- The problem -
An image-free, verbatim transcription of the records is the expected result.

>>>>>

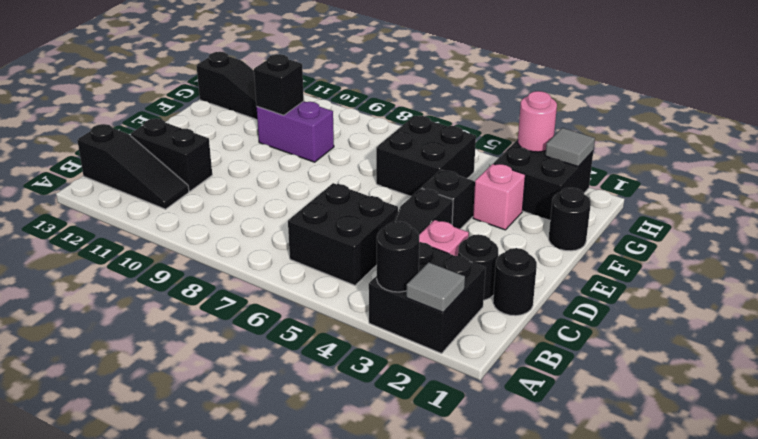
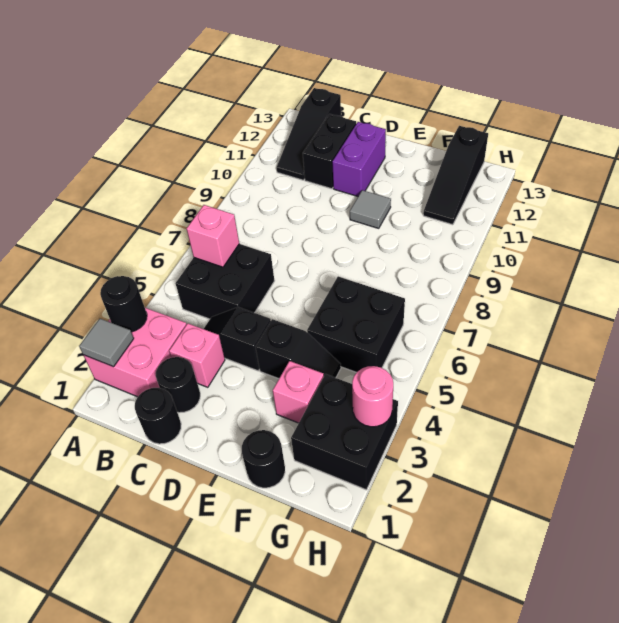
black brick A2:B3 level 1 -> pink brick A2:B3 level 1
none -> pink brick B6 level 2
purple brick F9:F10 level 1 -> purple brick D11:D12 level 1
black brick F10 level 2 -> none
grey tile H2 level 2 -> grey tile E10 level 1

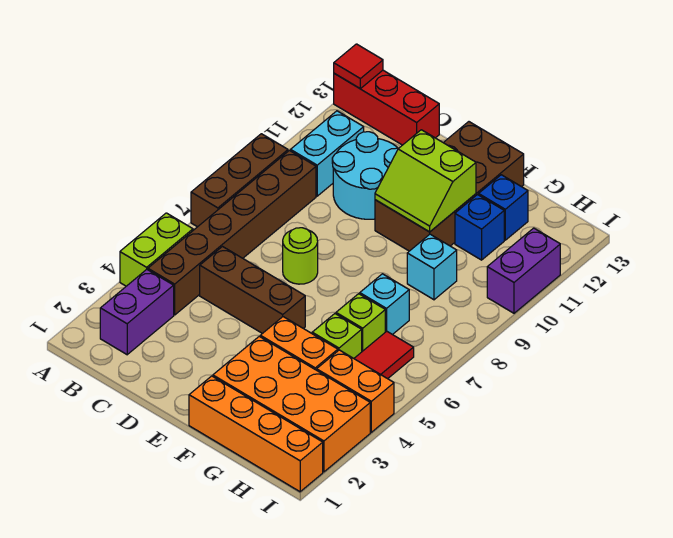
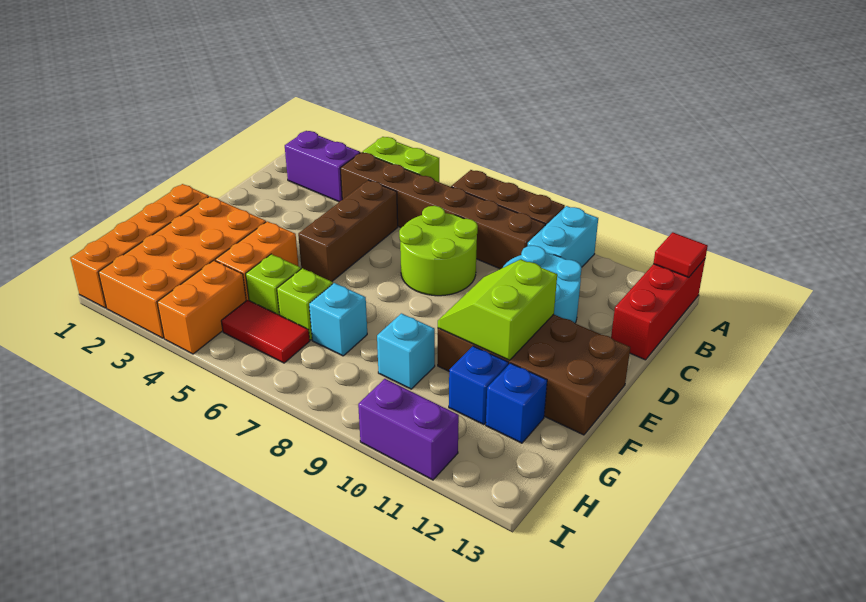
cyan brick B10:B11 level 1 -> cyan brick A10:B10 level 1
lime round brick D7 level 1 -> lime round brick C7:D8 level 1

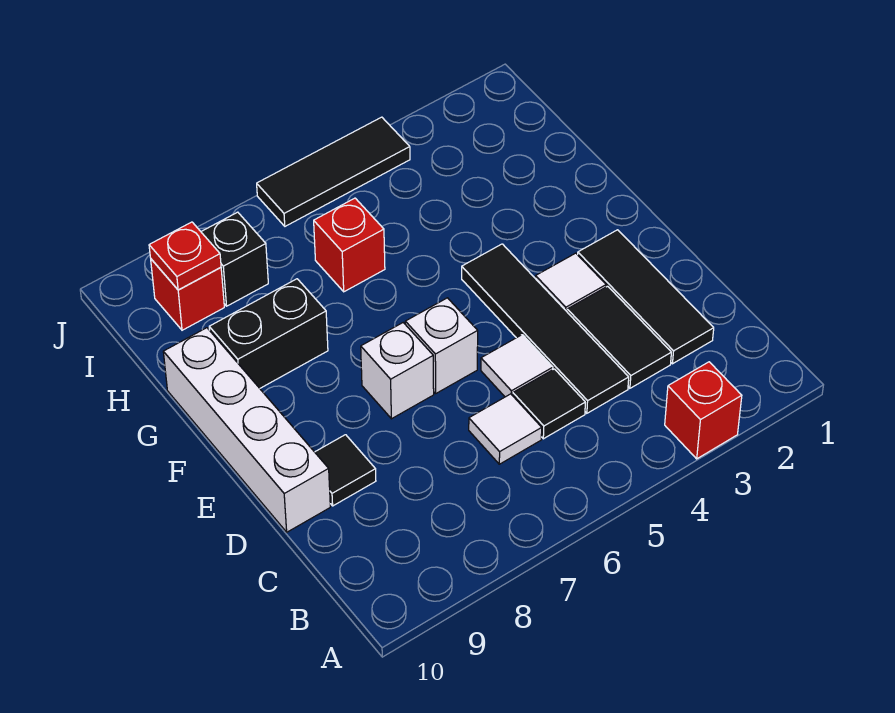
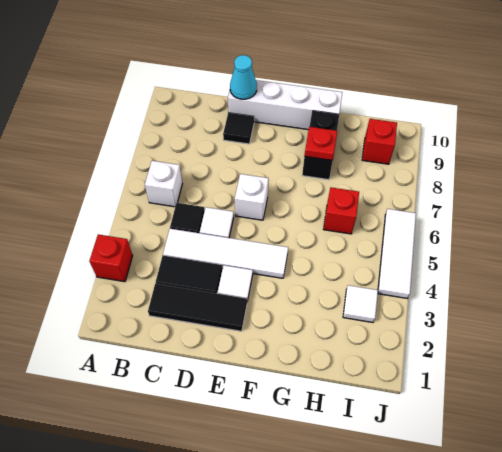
black tile C4:F4 level 1 -> white tile C4:F4 level 1
white tile C6 level 1 -> white tile I3 level 1
none -> cyan cone D10 level 2
white brick E7 level 1 -> white brick B6 level 1
black brick I8 level 1 -> none
red plate I9 level 2 -> red plate G8 level 2
black tile J4:J6 level 1 -> white tile J4:J6 level 1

<<<<<

- Solution for this task -
black brick A2:B3 level 1 -> pink brick A2:B3 level 1
none -> pink brick B6 level 2
purple brick F9:F10 level 1 -> purple brick D11:D12 level 1
black brick F10 level 2 -> none
grey tile H2 level 2 -> grey tile E10 level 1

cyan brick B10:B11 level 1 -> cyan brick A10:B10 level 1
lime round brick D7 level 1 -> lime round brick C7:D8 level 1

black tile C4:F4 level 1 -> white tile C4:F4 level 1
white tile C6 level 1 -> white tile I3 level 1
none -> cyan cone D10 level 2
white brick E7 level 1 -> white brick B6 level 1
black brick I8 level 1 -> none
red plate I9 level 2 -> red plate G8 level 2
black tile J4:J6 level 1 -> white tile J4:J6 level 1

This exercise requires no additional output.